## What is being asked
Using the word "grey" as the filter, copy each matching line from the records.

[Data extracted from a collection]
------------------------

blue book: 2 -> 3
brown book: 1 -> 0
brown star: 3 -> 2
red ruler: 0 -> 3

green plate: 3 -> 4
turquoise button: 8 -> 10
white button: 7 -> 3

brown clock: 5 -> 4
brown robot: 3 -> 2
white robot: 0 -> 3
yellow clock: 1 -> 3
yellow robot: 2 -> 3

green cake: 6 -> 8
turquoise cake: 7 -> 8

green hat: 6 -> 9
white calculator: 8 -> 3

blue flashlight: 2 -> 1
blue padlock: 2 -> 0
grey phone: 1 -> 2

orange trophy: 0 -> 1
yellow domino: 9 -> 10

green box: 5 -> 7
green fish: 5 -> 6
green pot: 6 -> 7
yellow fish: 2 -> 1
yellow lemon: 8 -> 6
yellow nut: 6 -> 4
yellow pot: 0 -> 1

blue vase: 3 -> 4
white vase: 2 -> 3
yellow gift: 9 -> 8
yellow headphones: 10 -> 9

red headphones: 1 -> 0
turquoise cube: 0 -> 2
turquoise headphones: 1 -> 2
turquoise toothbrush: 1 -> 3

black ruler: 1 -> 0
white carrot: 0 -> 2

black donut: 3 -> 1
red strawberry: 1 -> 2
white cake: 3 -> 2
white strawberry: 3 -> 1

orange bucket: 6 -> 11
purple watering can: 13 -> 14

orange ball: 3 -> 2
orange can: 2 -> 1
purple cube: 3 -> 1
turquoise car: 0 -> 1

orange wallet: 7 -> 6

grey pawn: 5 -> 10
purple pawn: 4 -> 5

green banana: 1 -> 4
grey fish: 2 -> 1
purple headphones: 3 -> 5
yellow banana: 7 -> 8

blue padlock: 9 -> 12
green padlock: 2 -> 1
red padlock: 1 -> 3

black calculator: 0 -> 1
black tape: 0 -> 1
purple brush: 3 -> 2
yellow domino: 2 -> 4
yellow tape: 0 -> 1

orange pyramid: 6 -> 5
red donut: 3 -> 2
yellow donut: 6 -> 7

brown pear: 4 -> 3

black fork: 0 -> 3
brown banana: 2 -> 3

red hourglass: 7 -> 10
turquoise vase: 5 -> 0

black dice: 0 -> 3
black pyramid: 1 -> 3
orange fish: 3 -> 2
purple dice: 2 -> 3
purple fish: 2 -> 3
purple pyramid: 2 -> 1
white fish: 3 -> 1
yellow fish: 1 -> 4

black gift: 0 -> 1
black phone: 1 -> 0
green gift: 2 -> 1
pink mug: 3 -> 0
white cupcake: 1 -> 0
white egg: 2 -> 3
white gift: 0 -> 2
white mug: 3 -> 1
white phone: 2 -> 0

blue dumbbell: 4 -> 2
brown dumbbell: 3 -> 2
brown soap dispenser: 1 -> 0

------------------------

## Problem solution
grey phone: 1 -> 2
grey pawn: 5 -> 10
grey fish: 2 -> 1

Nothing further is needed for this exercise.